--- Aim of the task ---
Each record must be printed again exactly as it appears.

--- Given data ---
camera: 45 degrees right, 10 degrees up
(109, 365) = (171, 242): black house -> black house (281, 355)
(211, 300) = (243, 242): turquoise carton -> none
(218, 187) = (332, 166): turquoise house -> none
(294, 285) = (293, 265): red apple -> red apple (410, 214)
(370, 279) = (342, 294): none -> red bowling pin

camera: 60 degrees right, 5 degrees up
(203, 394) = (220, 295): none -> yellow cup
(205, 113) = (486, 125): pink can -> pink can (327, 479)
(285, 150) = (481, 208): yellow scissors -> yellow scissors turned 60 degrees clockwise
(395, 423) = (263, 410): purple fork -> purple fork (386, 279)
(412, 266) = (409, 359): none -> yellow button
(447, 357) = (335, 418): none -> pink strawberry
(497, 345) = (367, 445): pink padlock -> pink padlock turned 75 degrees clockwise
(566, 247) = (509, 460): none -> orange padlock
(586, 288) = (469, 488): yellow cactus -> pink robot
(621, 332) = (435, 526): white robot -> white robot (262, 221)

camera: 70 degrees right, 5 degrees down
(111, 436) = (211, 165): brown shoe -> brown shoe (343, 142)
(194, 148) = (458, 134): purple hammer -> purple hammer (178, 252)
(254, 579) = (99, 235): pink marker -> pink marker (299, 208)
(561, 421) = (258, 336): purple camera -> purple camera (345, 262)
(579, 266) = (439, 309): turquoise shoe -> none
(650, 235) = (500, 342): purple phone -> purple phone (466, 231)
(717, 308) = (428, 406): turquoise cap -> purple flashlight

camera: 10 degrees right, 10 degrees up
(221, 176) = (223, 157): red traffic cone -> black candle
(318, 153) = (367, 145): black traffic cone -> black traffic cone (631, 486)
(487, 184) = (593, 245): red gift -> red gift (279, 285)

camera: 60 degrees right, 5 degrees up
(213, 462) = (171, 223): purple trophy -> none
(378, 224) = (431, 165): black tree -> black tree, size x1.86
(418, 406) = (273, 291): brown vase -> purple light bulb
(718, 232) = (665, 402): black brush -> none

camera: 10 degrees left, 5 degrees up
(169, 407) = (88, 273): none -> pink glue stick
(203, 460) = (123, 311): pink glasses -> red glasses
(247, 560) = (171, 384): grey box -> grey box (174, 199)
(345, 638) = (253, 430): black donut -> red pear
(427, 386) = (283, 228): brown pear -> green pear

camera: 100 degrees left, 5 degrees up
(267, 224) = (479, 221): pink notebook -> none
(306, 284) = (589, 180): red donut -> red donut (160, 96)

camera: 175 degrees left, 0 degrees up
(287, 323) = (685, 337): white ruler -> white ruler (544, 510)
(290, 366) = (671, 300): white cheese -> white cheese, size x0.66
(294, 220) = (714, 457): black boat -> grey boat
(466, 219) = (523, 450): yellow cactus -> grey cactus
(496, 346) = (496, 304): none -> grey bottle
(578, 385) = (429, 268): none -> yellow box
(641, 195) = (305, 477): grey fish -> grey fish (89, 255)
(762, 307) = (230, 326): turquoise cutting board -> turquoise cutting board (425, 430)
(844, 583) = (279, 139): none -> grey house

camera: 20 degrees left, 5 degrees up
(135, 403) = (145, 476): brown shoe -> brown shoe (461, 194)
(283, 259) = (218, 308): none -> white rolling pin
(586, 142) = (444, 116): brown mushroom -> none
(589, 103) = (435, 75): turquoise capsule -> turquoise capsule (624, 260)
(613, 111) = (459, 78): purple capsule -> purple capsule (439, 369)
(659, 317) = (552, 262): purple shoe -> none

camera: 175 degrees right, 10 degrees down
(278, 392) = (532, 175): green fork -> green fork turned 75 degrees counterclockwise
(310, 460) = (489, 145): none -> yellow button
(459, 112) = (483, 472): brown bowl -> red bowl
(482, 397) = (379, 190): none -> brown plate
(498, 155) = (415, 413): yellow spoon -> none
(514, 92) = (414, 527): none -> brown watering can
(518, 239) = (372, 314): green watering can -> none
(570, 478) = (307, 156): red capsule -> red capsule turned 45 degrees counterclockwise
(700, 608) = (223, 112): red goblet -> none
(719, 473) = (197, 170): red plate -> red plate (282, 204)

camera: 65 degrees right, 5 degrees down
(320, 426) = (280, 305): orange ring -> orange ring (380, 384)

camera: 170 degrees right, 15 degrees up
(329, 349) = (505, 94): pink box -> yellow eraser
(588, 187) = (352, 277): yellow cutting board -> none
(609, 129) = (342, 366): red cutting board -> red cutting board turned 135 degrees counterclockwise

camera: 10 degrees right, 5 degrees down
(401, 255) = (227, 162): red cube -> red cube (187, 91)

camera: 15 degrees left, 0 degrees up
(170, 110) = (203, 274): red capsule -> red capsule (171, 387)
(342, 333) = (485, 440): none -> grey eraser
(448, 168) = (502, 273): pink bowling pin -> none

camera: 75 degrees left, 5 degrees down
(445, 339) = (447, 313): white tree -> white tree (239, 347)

--- Exercise answer ---
camera: 45 degrees right, 10 degrees up
(109, 365) = (171, 242): black house -> black house (281, 355)
(211, 300) = (243, 242): turquoise carton -> none
(218, 187) = (332, 166): turquoise house -> none
(294, 285) = (293, 265): red apple -> red apple (410, 214)
(370, 279) = (342, 294): none -> red bowling pin

camera: 60 degrees right, 5 degrees up
(203, 394) = (220, 295): none -> yellow cup
(205, 113) = (486, 125): pink can -> pink can (327, 479)
(285, 150) = (481, 208): yellow scissors -> yellow scissors turned 60 degrees clockwise
(395, 423) = (263, 410): purple fork -> purple fork (386, 279)
(412, 266) = (409, 359): none -> yellow button
(447, 357) = (335, 418): none -> pink strawberry
(497, 345) = (367, 445): pink padlock -> pink padlock turned 75 degrees clockwise
(566, 247) = (509, 460): none -> orange padlock
(586, 288) = (469, 488): yellow cactus -> pink robot
(621, 332) = (435, 526): white robot -> white robot (262, 221)

camera: 70 degrees right, 5 degrees down
(111, 436) = (211, 165): brown shoe -> brown shoe (343, 142)
(194, 148) = (458, 134): purple hammer -> purple hammer (178, 252)
(254, 579) = (99, 235): pink marker -> pink marker (299, 208)
(561, 421) = (258, 336): purple camera -> purple camera (345, 262)
(579, 266) = (439, 309): turquoise shoe -> none
(650, 235) = (500, 342): purple phone -> purple phone (466, 231)
(717, 308) = (428, 406): turquoise cap -> purple flashlight

camera: 10 degrees right, 10 degrees up
(221, 176) = (223, 157): red traffic cone -> black candle
(318, 153) = (367, 145): black traffic cone -> black traffic cone (631, 486)
(487, 184) = (593, 245): red gift -> red gift (279, 285)

camera: 60 degrees right, 5 degrees up
(213, 462) = (171, 223): purple trophy -> none
(378, 224) = (431, 165): black tree -> black tree, size x1.86
(418, 406) = (273, 291): brown vase -> purple light bulb
(718, 232) = (665, 402): black brush -> none

camera: 10 degrees left, 5 degrees up
(169, 407) = (88, 273): none -> pink glue stick
(203, 460) = (123, 311): pink glasses -> red glasses
(247, 560) = (171, 384): grey box -> grey box (174, 199)
(345, 638) = (253, 430): black donut -> red pear
(427, 386) = (283, 228): brown pear -> green pear

camera: 100 degrees left, 5 degrees up
(267, 224) = (479, 221): pink notebook -> none
(306, 284) = (589, 180): red donut -> red donut (160, 96)

camera: 175 degrees left, 0 degrees up
(287, 323) = (685, 337): white ruler -> white ruler (544, 510)
(290, 366) = (671, 300): white cheese -> white cheese, size x0.66
(294, 220) = (714, 457): black boat -> grey boat
(466, 219) = (523, 450): yellow cactus -> grey cactus
(496, 346) = (496, 304): none -> grey bottle
(578, 385) = (429, 268): none -> yellow box
(641, 195) = (305, 477): grey fish -> grey fish (89, 255)
(762, 307) = (230, 326): turquoise cutting board -> turquoise cutting board (425, 430)
(844, 583) = (279, 139): none -> grey house

camera: 20 degrees left, 5 degrees up
(135, 403) = (145, 476): brown shoe -> brown shoe (461, 194)
(283, 259) = (218, 308): none -> white rolling pin
(586, 142) = (444, 116): brown mushroom -> none
(589, 103) = (435, 75): turquoise capsule -> turquoise capsule (624, 260)
(613, 111) = (459, 78): purple capsule -> purple capsule (439, 369)
(659, 317) = (552, 262): purple shoe -> none

camera: 175 degrees right, 10 degrees down
(278, 392) = (532, 175): green fork -> green fork turned 75 degrees counterclockwise
(310, 460) = (489, 145): none -> yellow button
(459, 112) = (483, 472): brown bowl -> red bowl
(482, 397) = (379, 190): none -> brown plate
(498, 155) = (415, 413): yellow spoon -> none
(514, 92) = (414, 527): none -> brown watering can
(518, 239) = (372, 314): green watering can -> none
(570, 478) = (307, 156): red capsule -> red capsule turned 45 degrees counterclockwise
(700, 608) = (223, 112): red goblet -> none
(719, 473) = (197, 170): red plate -> red plate (282, 204)

camera: 65 degrees right, 5 degrees down
(320, 426) = (280, 305): orange ring -> orange ring (380, 384)

camera: 170 degrees right, 15 degrees up
(329, 349) = (505, 94): pink box -> yellow eraser
(588, 187) = (352, 277): yellow cutting board -> none
(609, 129) = (342, 366): red cutting board -> red cutting board turned 135 degrees counterclockwise

camera: 10 degrees right, 5 degrees down
(401, 255) = (227, 162): red cube -> red cube (187, 91)

camera: 15 degrees left, 0 degrees up
(170, 110) = (203, 274): red capsule -> red capsule (171, 387)
(342, 333) = (485, 440): none -> grey eraser
(448, 168) = (502, 273): pink bowling pin -> none

camera: 75 degrees left, 5 degrees down
(445, 339) = (447, 313): white tree -> white tree (239, 347)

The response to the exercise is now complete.